SUPPLIED INFORMATION >>

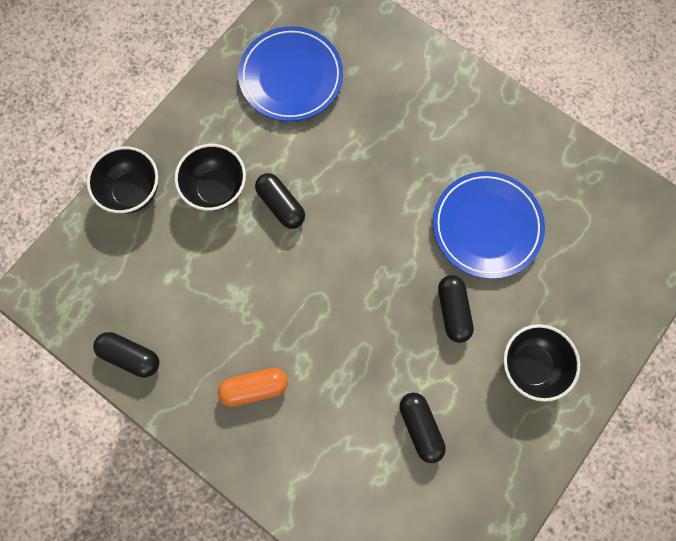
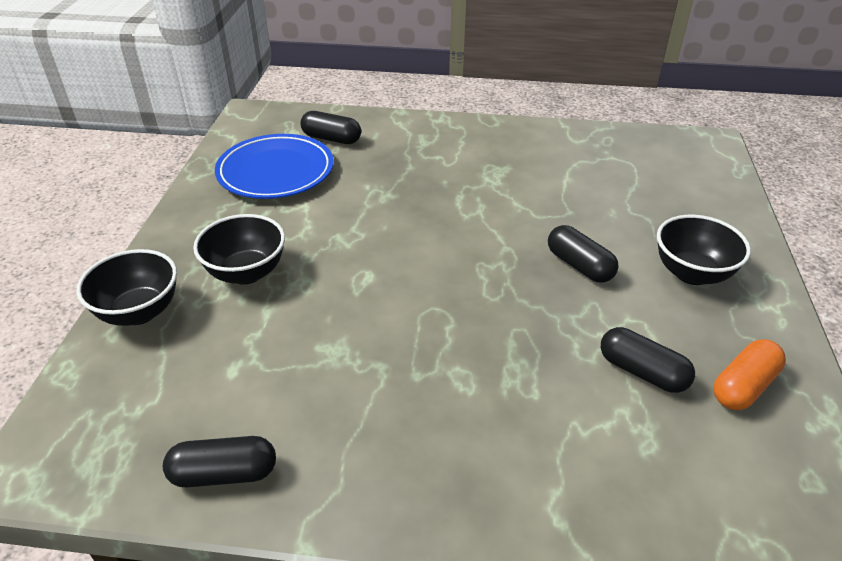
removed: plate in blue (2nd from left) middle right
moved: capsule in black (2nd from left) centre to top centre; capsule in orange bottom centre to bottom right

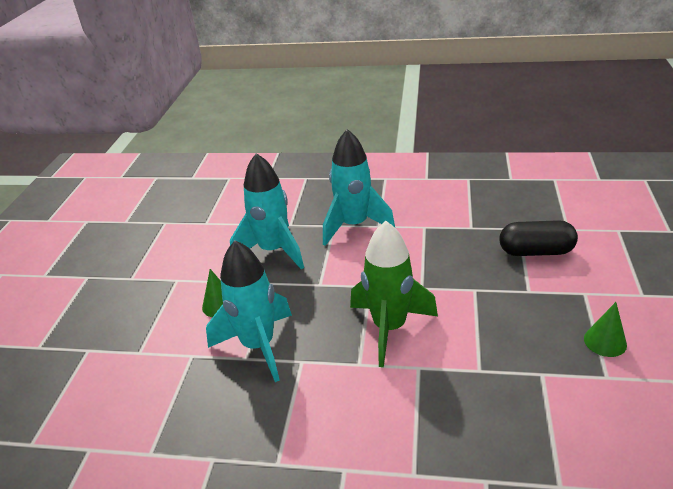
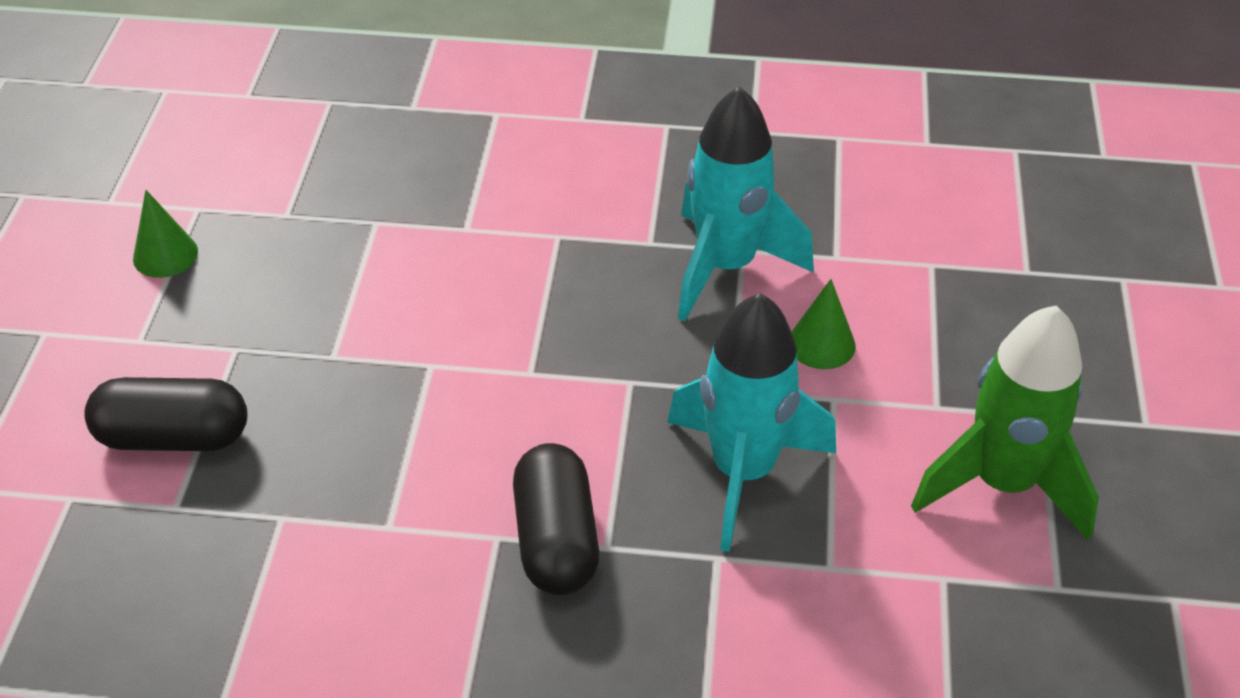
moved: rocket in green centre to middle right
replaced: rocket in turquoise (3rd from left) centre to capsule in black (2nd from left) bottom centre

WHAT THE TASK ASKS >> Return the material above in exact form. Pictures stay out.

ANSWER SECTION >>
removed: plate in blue (2nd from left) middle right
moved: capsule in black (2nd from left) centre to top centre; capsule in orange bottom centre to bottom right

moved: rocket in green centre to middle right
replaced: rocket in turquoise (3rd from left) centre to capsule in black (2nd from left) bottom centre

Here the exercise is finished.